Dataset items
⟨
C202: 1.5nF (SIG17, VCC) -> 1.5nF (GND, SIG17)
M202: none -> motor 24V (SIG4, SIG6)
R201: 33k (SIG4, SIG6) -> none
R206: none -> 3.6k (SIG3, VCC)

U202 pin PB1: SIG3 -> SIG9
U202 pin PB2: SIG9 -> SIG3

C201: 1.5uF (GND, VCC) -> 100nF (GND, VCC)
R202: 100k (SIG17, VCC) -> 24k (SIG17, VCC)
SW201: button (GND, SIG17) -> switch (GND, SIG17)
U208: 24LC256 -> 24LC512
⟩
⟨
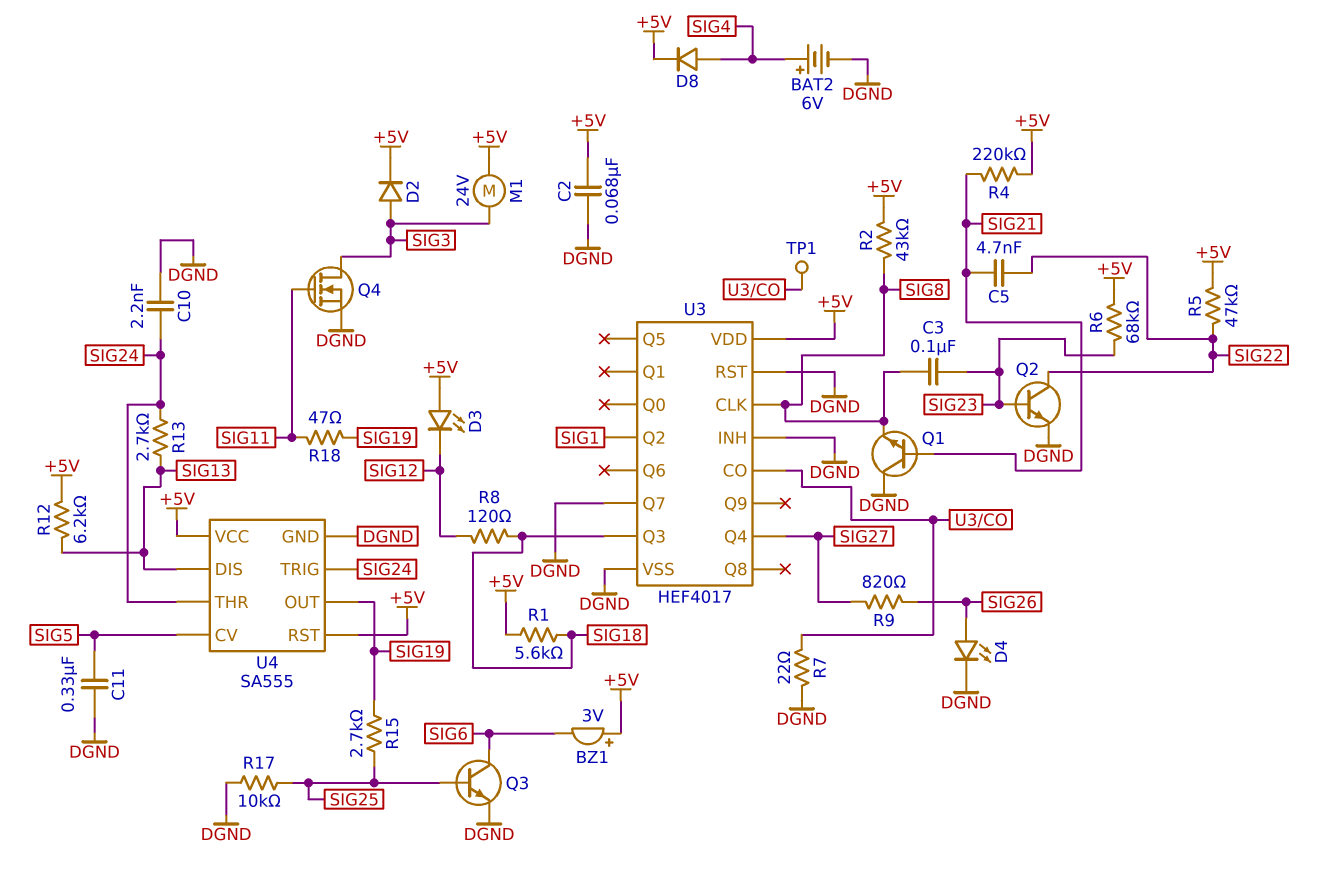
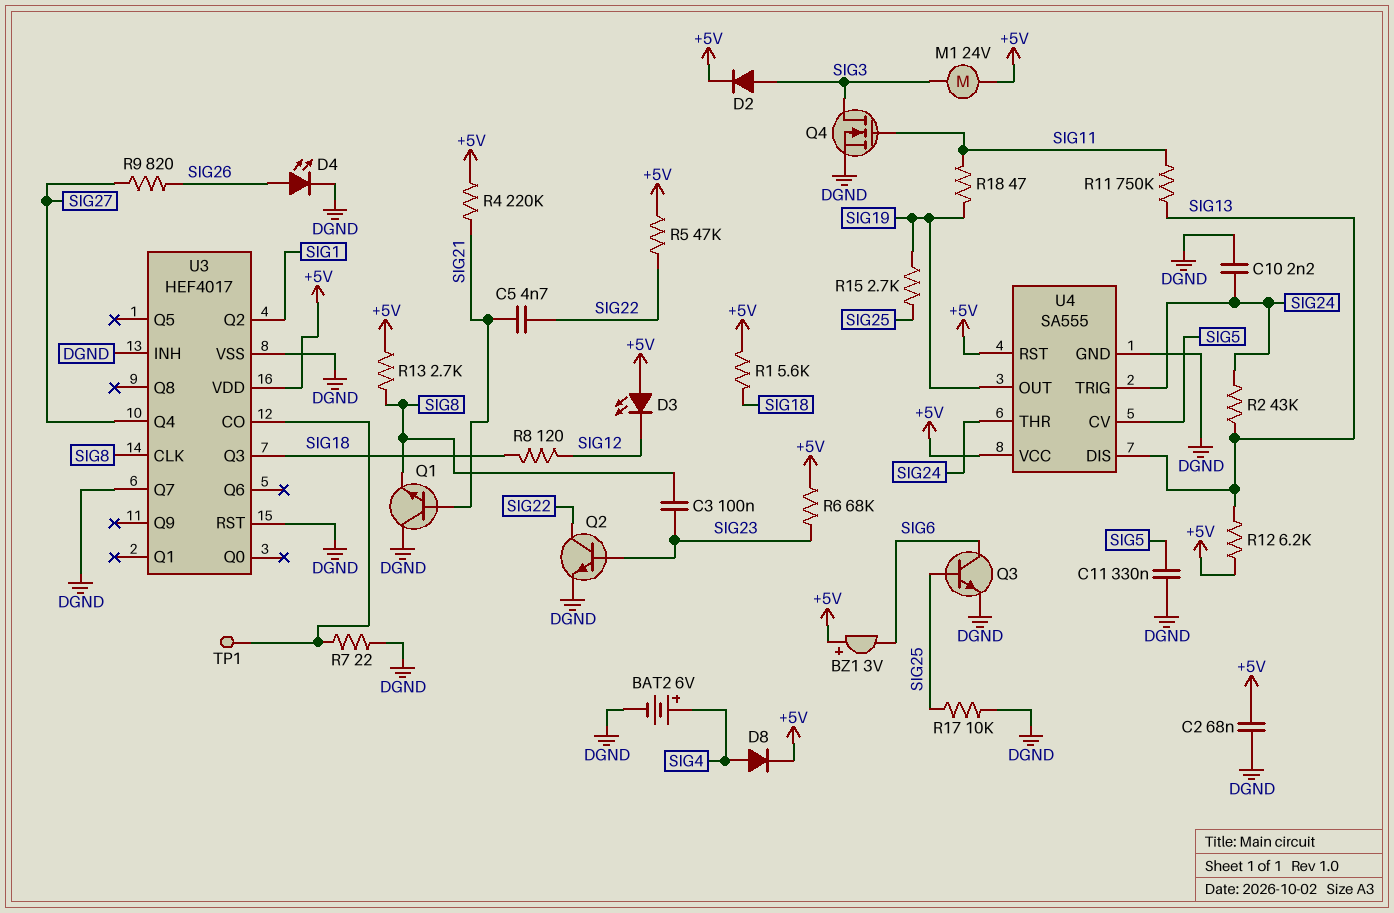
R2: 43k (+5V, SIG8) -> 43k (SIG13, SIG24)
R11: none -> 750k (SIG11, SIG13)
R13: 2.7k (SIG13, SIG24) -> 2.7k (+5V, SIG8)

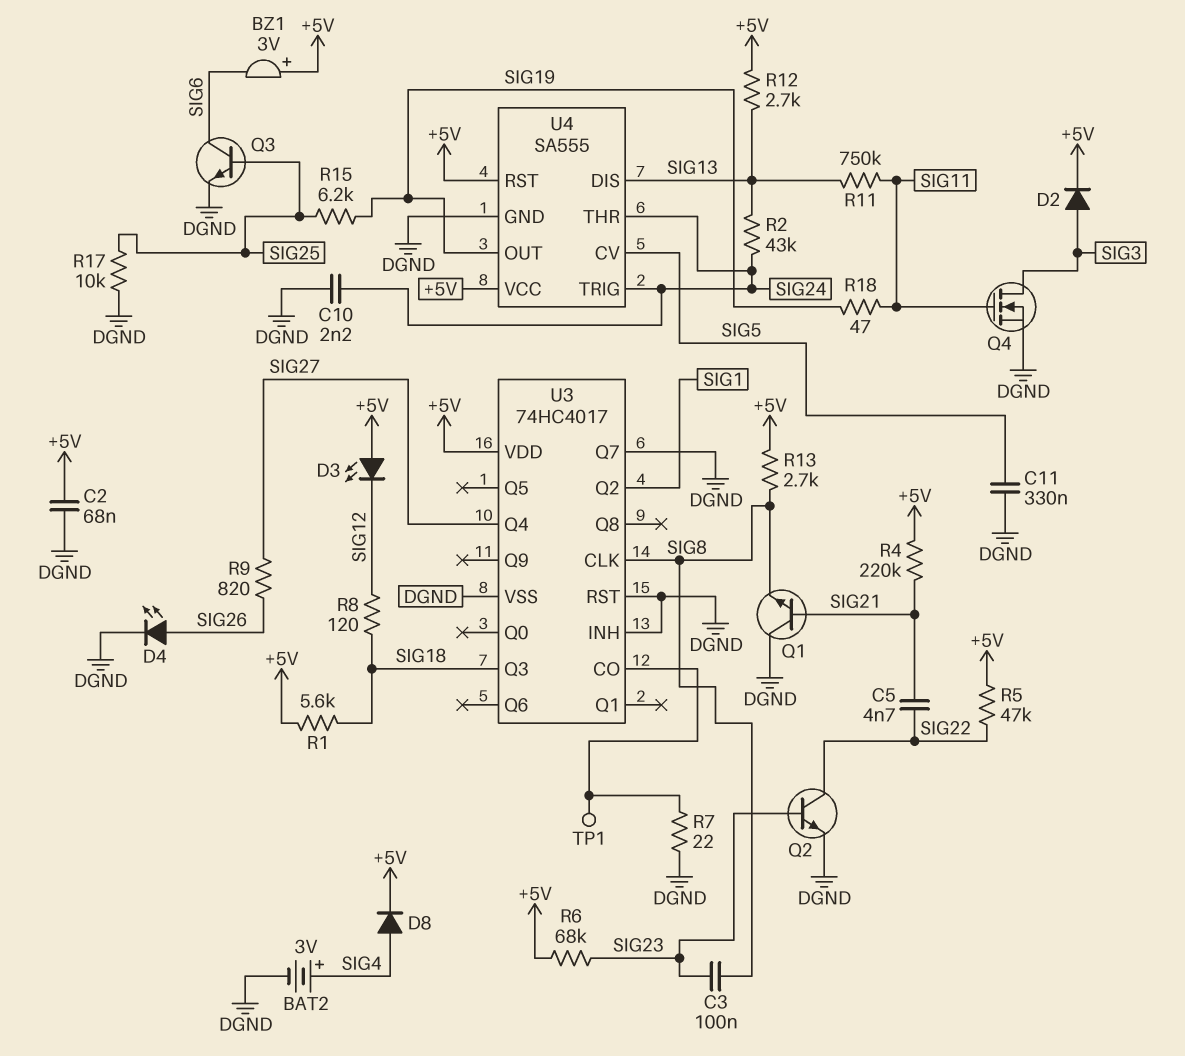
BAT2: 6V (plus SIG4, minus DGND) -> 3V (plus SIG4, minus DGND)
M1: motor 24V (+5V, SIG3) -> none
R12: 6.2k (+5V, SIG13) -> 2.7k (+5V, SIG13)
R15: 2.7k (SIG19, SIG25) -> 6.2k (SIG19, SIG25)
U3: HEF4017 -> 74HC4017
⟩
__Your goal__
Keeping every character as it is, restate the lines above that run from the line with "C202: 1.5nF (SIG17, VCC)" through the line with "U208: 24LC256 -> 24LC512", both included, and nothing else.

__Your response__
C202: 1.5nF (SIG17, VCC) -> 1.5nF (GND, SIG17)
M202: none -> motor 24V (SIG4, SIG6)
R201: 33k (SIG4, SIG6) -> none
R206: none -> 3.6k (SIG3, VCC)

U202 pin PB1: SIG3 -> SIG9
U202 pin PB2: SIG9 -> SIG3

C201: 1.5uF (GND, VCC) -> 100nF (GND, VCC)
R202: 100k (SIG17, VCC) -> 24k (SIG17, VCC)
SW201: button (GND, SIG17) -> switch (GND, SIG17)
U208: 24LC256 -> 24LC512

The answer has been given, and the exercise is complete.